*Dataset content*:

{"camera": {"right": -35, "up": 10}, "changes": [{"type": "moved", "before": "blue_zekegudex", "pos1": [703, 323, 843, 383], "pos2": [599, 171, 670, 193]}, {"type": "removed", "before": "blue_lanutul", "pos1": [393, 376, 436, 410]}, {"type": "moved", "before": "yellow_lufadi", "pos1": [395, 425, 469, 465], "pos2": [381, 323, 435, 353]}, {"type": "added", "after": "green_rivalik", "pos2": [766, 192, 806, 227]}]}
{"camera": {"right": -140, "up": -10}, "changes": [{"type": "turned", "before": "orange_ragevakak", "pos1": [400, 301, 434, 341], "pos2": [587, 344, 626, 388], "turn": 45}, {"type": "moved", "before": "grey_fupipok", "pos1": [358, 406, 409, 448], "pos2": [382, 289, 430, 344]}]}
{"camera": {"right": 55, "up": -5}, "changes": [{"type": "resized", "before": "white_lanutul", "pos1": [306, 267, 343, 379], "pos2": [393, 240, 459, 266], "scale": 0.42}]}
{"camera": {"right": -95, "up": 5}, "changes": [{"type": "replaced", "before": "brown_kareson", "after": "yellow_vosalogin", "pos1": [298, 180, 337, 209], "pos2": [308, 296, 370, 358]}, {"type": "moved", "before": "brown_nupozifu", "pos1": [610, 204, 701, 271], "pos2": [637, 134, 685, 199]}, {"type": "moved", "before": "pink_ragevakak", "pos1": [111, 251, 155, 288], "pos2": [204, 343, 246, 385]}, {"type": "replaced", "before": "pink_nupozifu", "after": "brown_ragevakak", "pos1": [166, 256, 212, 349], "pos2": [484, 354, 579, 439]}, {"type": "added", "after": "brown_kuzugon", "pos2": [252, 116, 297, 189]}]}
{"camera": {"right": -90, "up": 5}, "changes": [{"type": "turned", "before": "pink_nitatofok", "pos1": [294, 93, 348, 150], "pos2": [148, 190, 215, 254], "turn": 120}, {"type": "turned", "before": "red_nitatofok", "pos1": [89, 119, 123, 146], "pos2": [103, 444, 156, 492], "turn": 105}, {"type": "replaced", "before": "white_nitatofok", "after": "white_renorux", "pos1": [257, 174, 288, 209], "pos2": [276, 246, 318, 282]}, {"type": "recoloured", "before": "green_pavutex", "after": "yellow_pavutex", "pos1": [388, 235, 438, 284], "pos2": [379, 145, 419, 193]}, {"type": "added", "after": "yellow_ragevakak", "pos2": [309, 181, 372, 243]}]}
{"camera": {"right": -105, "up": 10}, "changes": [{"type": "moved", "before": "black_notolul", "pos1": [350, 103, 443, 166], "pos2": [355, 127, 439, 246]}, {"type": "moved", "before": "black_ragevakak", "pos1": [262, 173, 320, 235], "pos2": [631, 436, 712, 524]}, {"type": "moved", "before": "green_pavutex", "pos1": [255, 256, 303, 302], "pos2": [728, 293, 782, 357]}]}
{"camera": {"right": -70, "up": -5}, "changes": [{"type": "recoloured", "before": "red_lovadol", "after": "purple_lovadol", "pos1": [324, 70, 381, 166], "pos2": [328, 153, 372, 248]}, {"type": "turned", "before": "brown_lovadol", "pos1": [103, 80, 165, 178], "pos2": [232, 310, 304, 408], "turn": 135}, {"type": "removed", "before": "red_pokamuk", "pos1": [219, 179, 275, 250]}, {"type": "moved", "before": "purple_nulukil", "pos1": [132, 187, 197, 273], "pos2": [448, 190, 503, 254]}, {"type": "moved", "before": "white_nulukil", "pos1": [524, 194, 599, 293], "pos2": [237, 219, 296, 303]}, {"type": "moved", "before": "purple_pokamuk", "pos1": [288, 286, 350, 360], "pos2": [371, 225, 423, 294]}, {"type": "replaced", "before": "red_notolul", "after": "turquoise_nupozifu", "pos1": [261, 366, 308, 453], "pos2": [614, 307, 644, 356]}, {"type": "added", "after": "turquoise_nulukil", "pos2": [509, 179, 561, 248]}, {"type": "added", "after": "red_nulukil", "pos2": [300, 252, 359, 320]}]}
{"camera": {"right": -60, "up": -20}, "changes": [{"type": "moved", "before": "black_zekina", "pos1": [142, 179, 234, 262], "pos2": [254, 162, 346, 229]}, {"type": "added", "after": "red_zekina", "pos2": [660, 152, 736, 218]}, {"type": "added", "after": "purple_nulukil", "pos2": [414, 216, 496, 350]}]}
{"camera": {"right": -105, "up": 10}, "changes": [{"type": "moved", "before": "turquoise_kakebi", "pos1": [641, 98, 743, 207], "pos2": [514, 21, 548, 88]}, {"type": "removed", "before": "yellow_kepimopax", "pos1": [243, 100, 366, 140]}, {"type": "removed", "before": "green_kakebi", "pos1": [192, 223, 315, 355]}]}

*Problem to solve*: Every record is to be repeated exactly as it stands above.

*Expected output*:
{"camera": {"right": -35, "up": 10}, "changes": [{"type": "moved", "before": "blue_zekegudex", "pos1": [703, 323, 843, 383], "pos2": [599, 171, 670, 193]}, {"type": "removed", "before": "blue_lanutul", "pos1": [393, 376, 436, 410]}, {"type": "moved", "before": "yellow_lufadi", "pos1": [395, 425, 469, 465], "pos2": [381, 323, 435, 353]}, {"type": "added", "after": "green_rivalik", "pos2": [766, 192, 806, 227]}]}
{"camera": {"right": -140, "up": -10}, "changes": [{"type": "turned", "before": "orange_ragevakak", "pos1": [400, 301, 434, 341], "pos2": [587, 344, 626, 388], "turn": 45}, {"type": "moved", "before": "grey_fupipok", "pos1": [358, 406, 409, 448], "pos2": [382, 289, 430, 344]}]}
{"camera": {"right": 55, "up": -5}, "changes": [{"type": "resized", "before": "white_lanutul", "pos1": [306, 267, 343, 379], "pos2": [393, 240, 459, 266], "scale": 0.42}]}
{"camera": {"right": -95, "up": 5}, "changes": [{"type": "replaced", "before": "brown_kareson", "after": "yellow_vosalogin", "pos1": [298, 180, 337, 209], "pos2": [308, 296, 370, 358]}, {"type": "moved", "before": "brown_nupozifu", "pos1": [610, 204, 701, 271], "pos2": [637, 134, 685, 199]}, {"type": "moved", "before": "pink_ragevakak", "pos1": [111, 251, 155, 288], "pos2": [204, 343, 246, 385]}, {"type": "replaced", "before": "pink_nupozifu", "after": "brown_ragevakak", "pos1": [166, 256, 212, 349], "pos2": [484, 354, 579, 439]}, {"type": "added", "after": "brown_kuzugon", "pos2": [252, 116, 297, 189]}]}
{"camera": {"right": -90, "up": 5}, "changes": [{"type": "turned", "before": "pink_nitatofok", "pos1": [294, 93, 348, 150], "pos2": [148, 190, 215, 254], "turn": 120}, {"type": "turned", "before": "red_nitatofok", "pos1": [89, 119, 123, 146], "pos2": [103, 444, 156, 492], "turn": 105}, {"type": "replaced", "before": "white_nitatofok", "after": "white_renorux", "pos1": [257, 174, 288, 209], "pos2": [276, 246, 318, 282]}, {"type": "recoloured", "before": "green_pavutex", "after": "yellow_pavutex", "pos1": [388, 235, 438, 284], "pos2": [379, 145, 419, 193]}, {"type": "added", "after": "yellow_ragevakak", "pos2": [309, 181, 372, 243]}]}
{"camera": {"right": -105, "up": 10}, "changes": [{"type": "moved", "before": "black_notolul", "pos1": [350, 103, 443, 166], "pos2": [355, 127, 439, 246]}, {"type": "moved", "before": "black_ragevakak", "pos1": [262, 173, 320, 235], "pos2": [631, 436, 712, 524]}, {"type": "moved", "before": "green_pavutex", "pos1": [255, 256, 303, 302], "pos2": [728, 293, 782, 357]}]}
{"camera": {"right": -70, "up": -5}, "changes": [{"type": "recoloured", "before": "red_lovadol", "after": "purple_lovadol", "pos1": [324, 70, 381, 166], "pos2": [328, 153, 372, 248]}, {"type": "turned", "before": "brown_lovadol", "pos1": [103, 80, 165, 178], "pos2": [232, 310, 304, 408], "turn": 135}, {"type": "removed", "before": "red_pokamuk", "pos1": [219, 179, 275, 250]}, {"type": "moved", "before": "purple_nulukil", "pos1": [132, 187, 197, 273], "pos2": [448, 190, 503, 254]}, {"type": "moved", "before": "white_nulukil", "pos1": [524, 194, 599, 293], "pos2": [237, 219, 296, 303]}, {"type": "moved", "before": "purple_pokamuk", "pos1": [288, 286, 350, 360], "pos2": [371, 225, 423, 294]}, {"type": "replaced", "before": "red_notolul", "after": "turquoise_nupozifu", "pos1": [261, 366, 308, 453], "pos2": [614, 307, 644, 356]}, {"type": "added", "after": "turquoise_nulukil", "pos2": [509, 179, 561, 248]}, {"type": "added", "after": "red_nulukil", "pos2": [300, 252, 359, 320]}]}
{"camera": {"right": -60, "up": -20}, "changes": [{"type": "moved", "before": "black_zekina", "pos1": [142, 179, 234, 262], "pos2": [254, 162, 346, 229]}, {"type": "added", "after": "red_zekina", "pos2": [660, 152, 736, 218]}, {"type": "added", "after": "purple_nulukil", "pos2": [414, 216, 496, 350]}]}
{"camera": {"right": -105, "up": 10}, "changes": [{"type": "moved", "before": "turquoise_kakebi", "pos1": [641, 98, 743, 207], "pos2": [514, 21, 548, 88]}, {"type": "removed", "before": "yellow_kepimopax", "pos1": [243, 100, 366, 140]}, {"type": "removed", "before": "green_kakebi", "pos1": [192, 223, 315, 355]}]}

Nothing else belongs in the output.